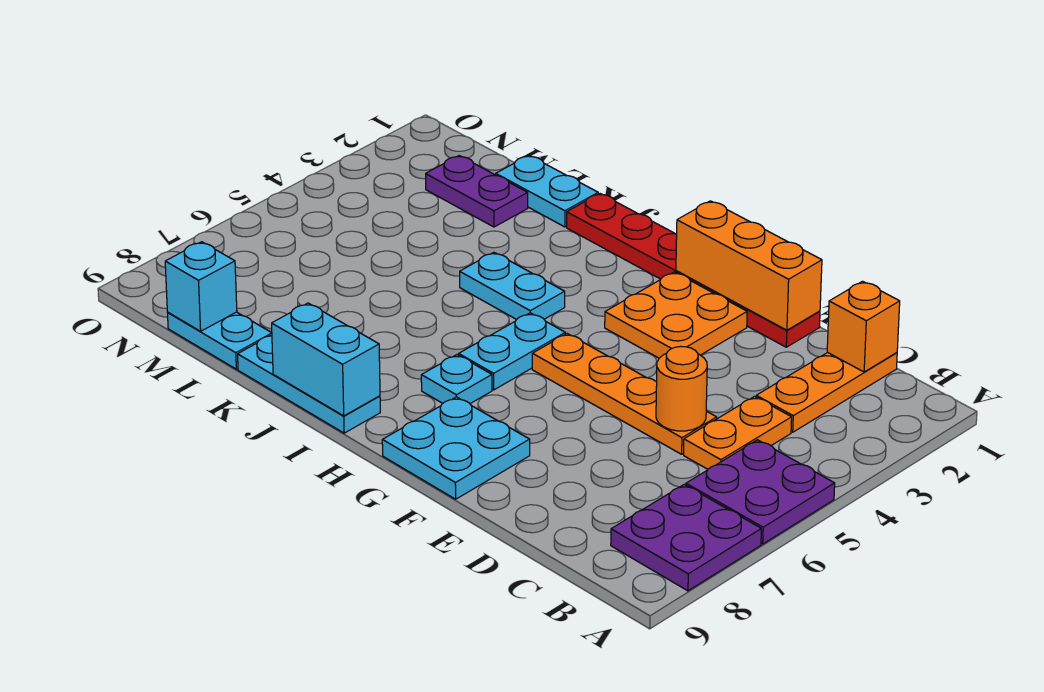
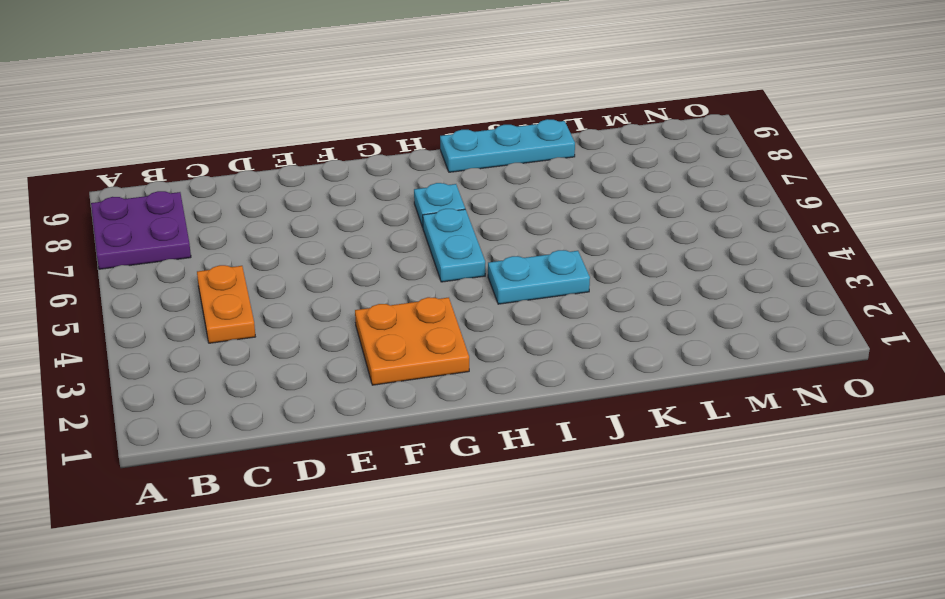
none -> purple plate A5:B6 level 1
none -> orange plate C1:C3 level 1
none -> orange plate D5:G5 level 1

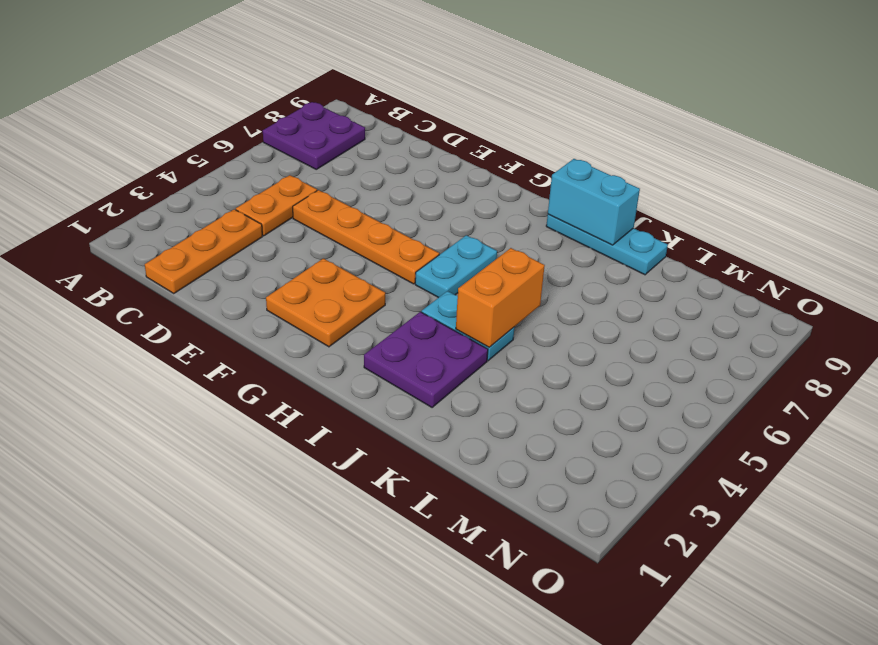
purple plate I2:J3 level 1 -> purple plate A5:B6 level 1
orange brick J4:J5 level 2 -> none
none -> red plate E1:J1 level 1
none -> cyan plate F8:G9 level 1
none -> cyan plate H7 level 1

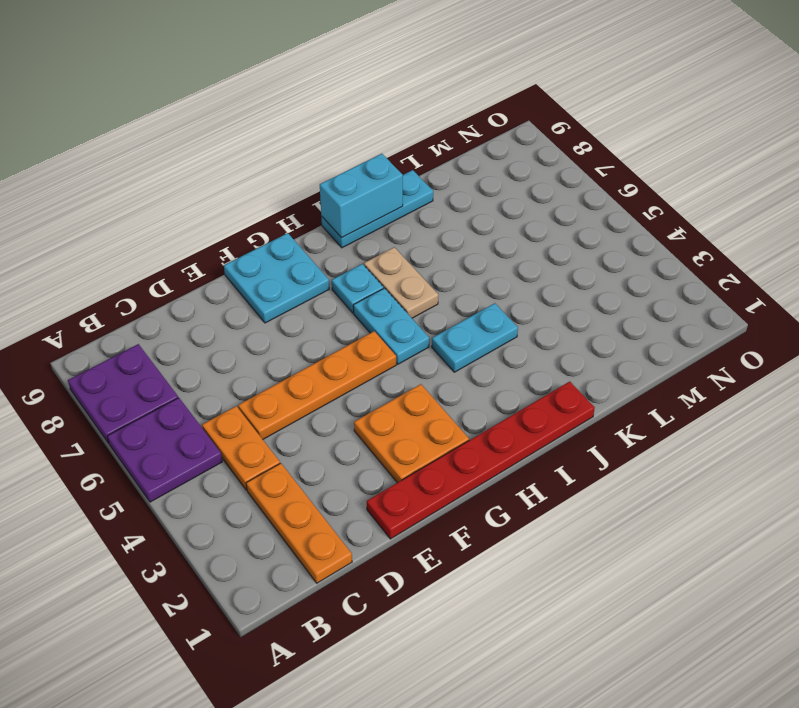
tan plate I6:I7 level 1 -> none
none -> cyan plate K1:L1 level 1
none -> purple plate L2:M2 level 1
none -> cyan plate L9:M9 level 1

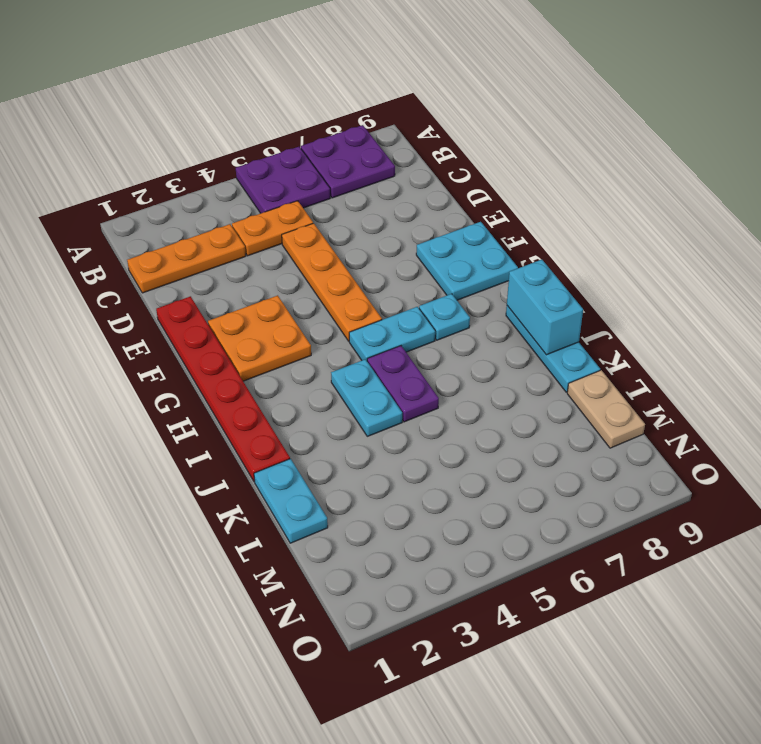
purple plate I5:J5 level 1 -> purple plate L2:M2 level 1
tan plate L9:M9 level 1 -> cyan plate L9:M9 level 1
none -> orange brick C1 level 2
none -> orange round brick D5 level 2
none -> orange brick E1:G1 level 2

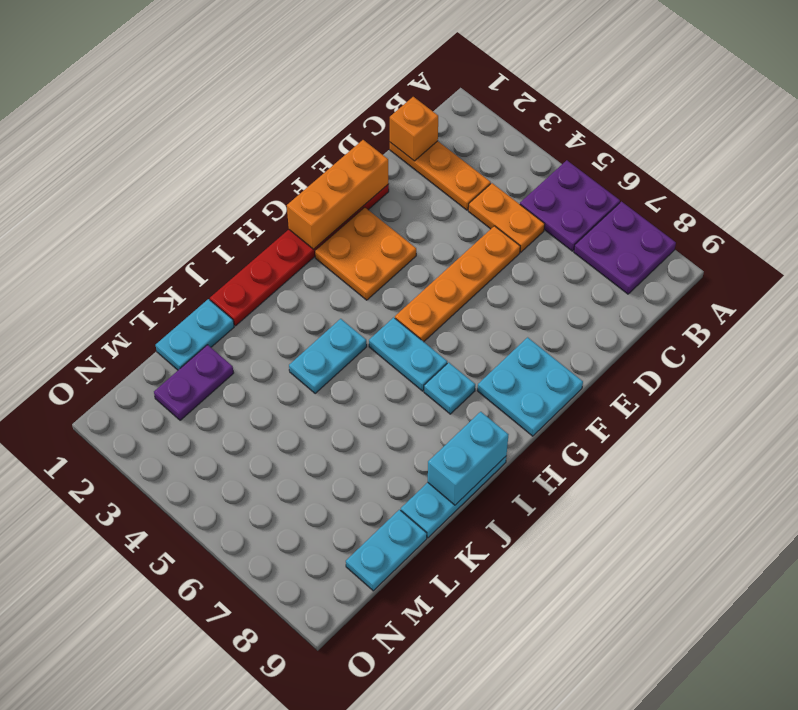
none -> orange round brick D5 level 2
none -> cyan brick M9 level 2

━━━━━━━━━━━━━━━━━━━━━━━━━━━━━━

■ WHAT YOU NEED TO DO
The response should consist of the entries above, given again exactly and free of pictures.

■ FINISHED EXERCISE
none -> purple plate A5:B6 level 1
none -> orange plate C1:C3 level 1
none -> orange plate D5:G5 level 1

purple plate I2:J3 level 1 -> purple plate A5:B6 level 1
orange brick J4:J5 level 2 -> none
none -> red plate E1:J1 level 1
none -> cyan plate F8:G9 level 1
none -> cyan plate H7 level 1

tan plate I6:I7 level 1 -> none
none -> cyan plate K1:L1 level 1
none -> purple plate L2:M2 level 1
none -> cyan plate L9:M9 level 1

purple plate I5:J5 level 1 -> purple plate L2:M2 level 1
tan plate L9:M9 level 1 -> cyan plate L9:M9 level 1
none -> orange brick C1 level 2
none -> orange round brick D5 level 2
none -> orange brick E1:G1 level 2

none -> orange round brick D5 level 2
none -> cyan brick M9 level 2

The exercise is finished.